Pictures should be excluded; otherwise, copy every entry exactly.

(Data excerpts)
════

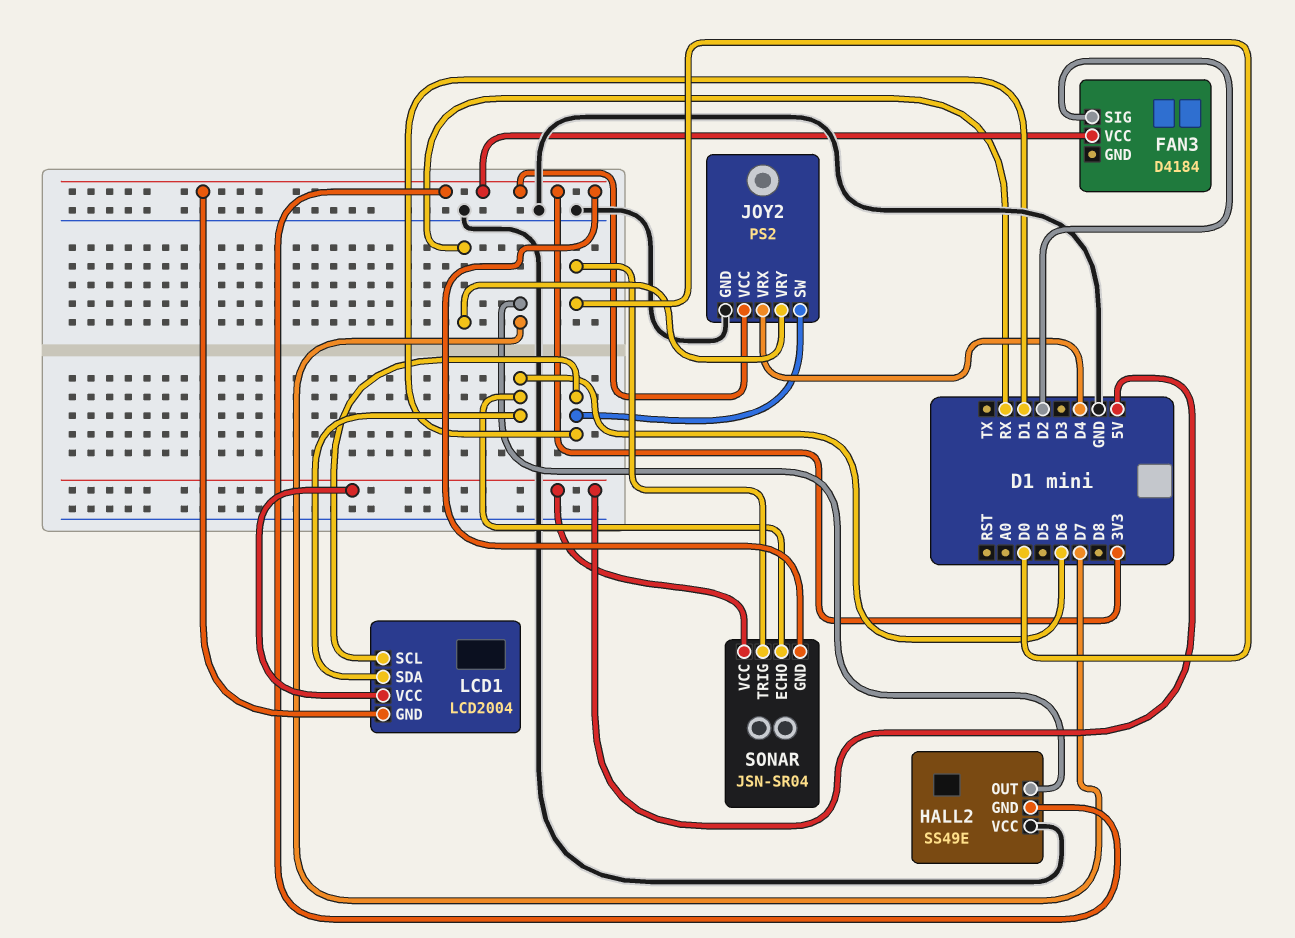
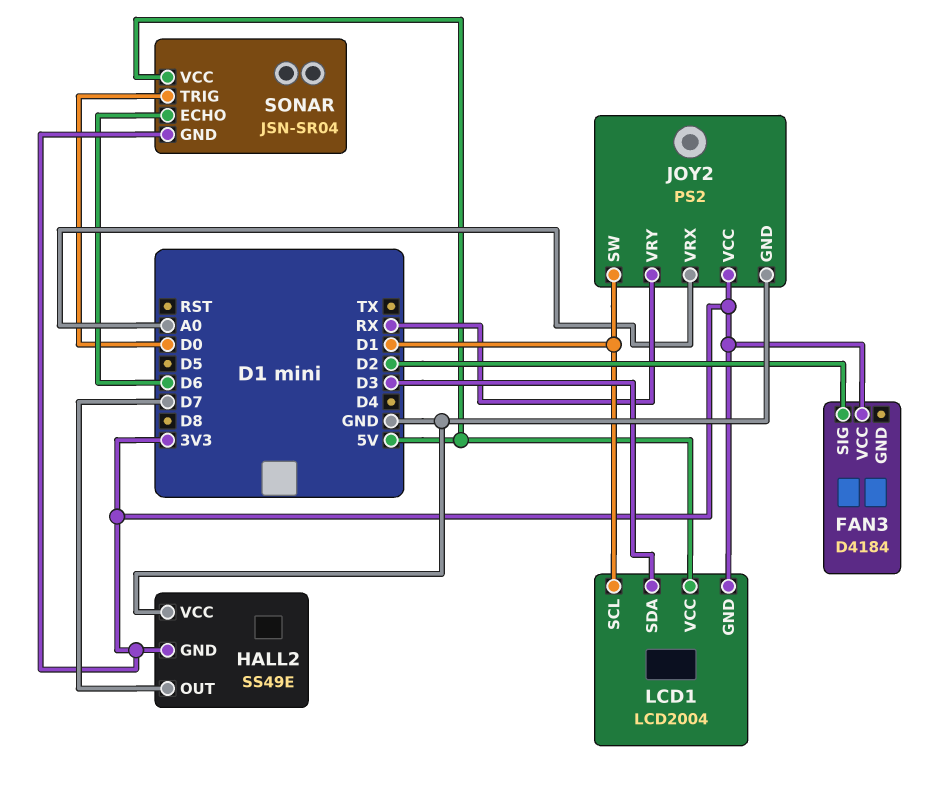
JOY2 pin VRX: D4 -> A0
LCD1 pin SDA: D6 -> D3

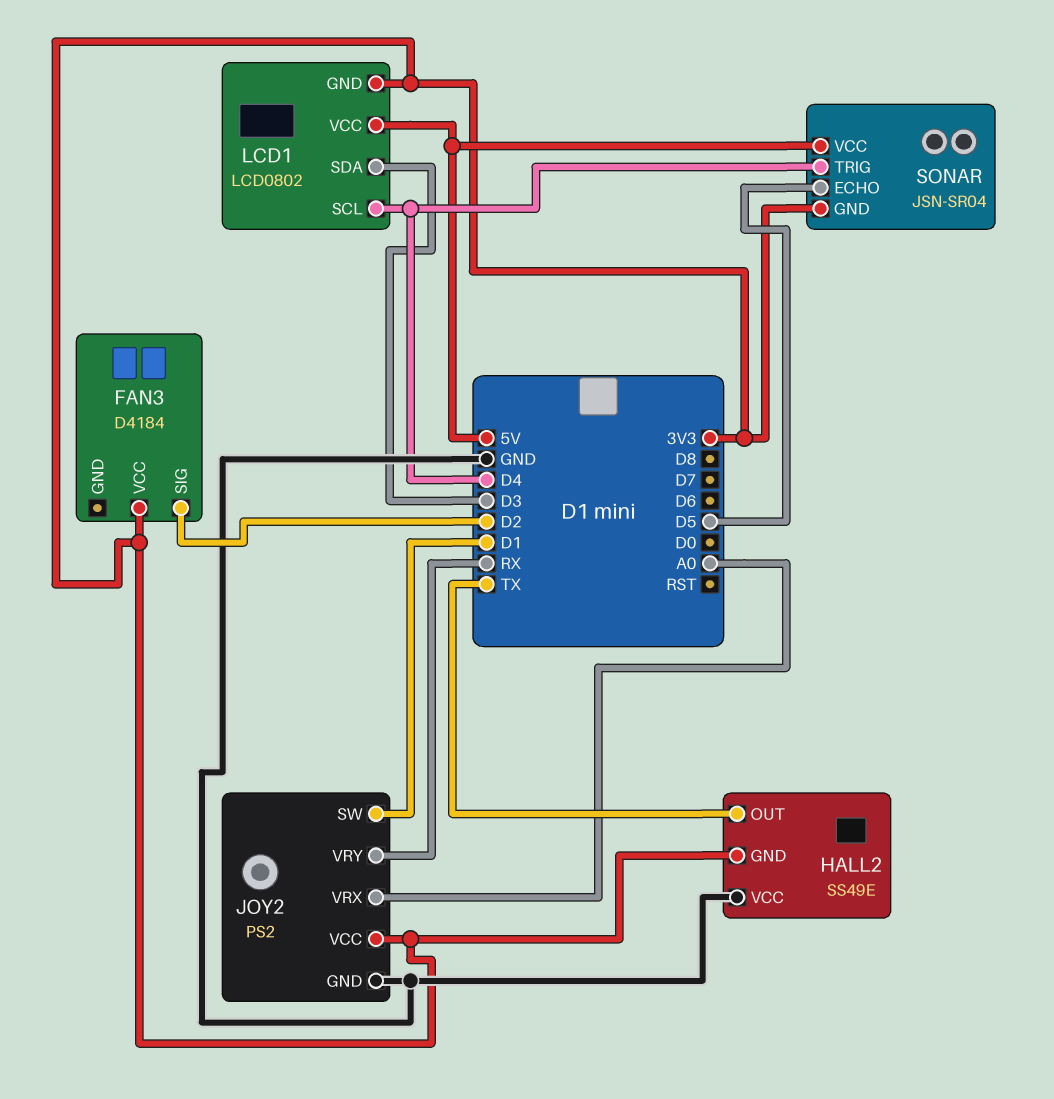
HALL2 pin OUT: D7 -> TX
LCD1: LCD2004 -> LCD0802
LCD1 pin SCL: D1 -> D4
SONAR pin ECHO: D6 -> D5
SONAR pin TRIG: D0 -> D4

════

■ **ANSWER SECTION**:
JOY2 pin VRX: D4 -> A0
LCD1 pin SDA: D6 -> D3

HALL2 pin OUT: D7 -> TX
LCD1: LCD2004 -> LCD0802
LCD1 pin SCL: D1 -> D4
SONAR pin ECHO: D6 -> D5
SONAR pin TRIG: D0 -> D4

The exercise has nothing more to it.